# TASK PROMPT:
Set out each line of the data below as a numbered list, leaving out any blank lines.
══════════════════════════════
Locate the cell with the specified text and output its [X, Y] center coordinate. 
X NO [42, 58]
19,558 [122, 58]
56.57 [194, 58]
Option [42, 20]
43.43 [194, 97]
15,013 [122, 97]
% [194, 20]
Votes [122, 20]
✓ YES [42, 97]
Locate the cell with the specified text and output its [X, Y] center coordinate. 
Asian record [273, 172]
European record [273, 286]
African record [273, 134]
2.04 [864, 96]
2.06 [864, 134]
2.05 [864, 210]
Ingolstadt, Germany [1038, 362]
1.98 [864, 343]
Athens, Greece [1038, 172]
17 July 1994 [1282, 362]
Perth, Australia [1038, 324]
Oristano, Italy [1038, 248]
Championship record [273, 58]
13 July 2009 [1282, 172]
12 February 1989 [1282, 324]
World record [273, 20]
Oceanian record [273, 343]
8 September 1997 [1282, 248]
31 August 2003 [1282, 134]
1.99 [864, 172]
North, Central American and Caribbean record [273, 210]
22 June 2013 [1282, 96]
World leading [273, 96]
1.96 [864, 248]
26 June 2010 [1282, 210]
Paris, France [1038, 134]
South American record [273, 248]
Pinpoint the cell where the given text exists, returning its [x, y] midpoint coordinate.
══════════════════════════════
# SOLUTION TO THIS EXERCISE:
1. Locate the cell with the specified text and output its [X, Y] center coordinate. 
2. X NO [42, 58]
3. 19,558 [122, 58]
4. 56.57 [194, 58]
5. Option [42, 20]
6. 43.43 [194, 97]
7. 15,013 [122, 97]
8. % [194, 20]
9. Votes [122, 20]
10. ✓ YES [42, 97]
11. Locate the cell with the specified text and output its [X, Y] center coordinate. 
12. Asian record [273, 172]
13. European record [273, 286]
14. African record [273, 134]
15. 2.04 [864, 96]
16. 2.06 [864, 134]
17. 2.05 [864, 210]
18. Ingolstadt, Germany [1038, 362]
19. 1.98 [864, 343]
20. Athens, Greece [1038, 172]
21. 17 July 1994 [1282, 362]
22. Perth, Australia [1038, 324]
23. Oristano, Italy [1038, 248]
24. Championship record [273, 58]
25. 13 July 2009 [1282, 172]
26. 12 February 1989 [1282, 324]
27. World record [273, 20]
28. Oceanian record [273, 343]
29. 8 September 1997 [1282, 248]
30. 31 August 2003 [1282, 134]
31. 1.99 [864, 172]
32. North, Central American and Caribbean record [273, 210]
33. 22 June 2013 [1282, 96]
34. World leading [273, 96]
35. 1.96 [864, 248]
36. 26 June 2010 [1282, 210]
37. Paris, France [1038, 134]
38. South American record [273, 248]
39. Pinpoint the cell where the given text exists, returning its [x, y] midpoint coordinate.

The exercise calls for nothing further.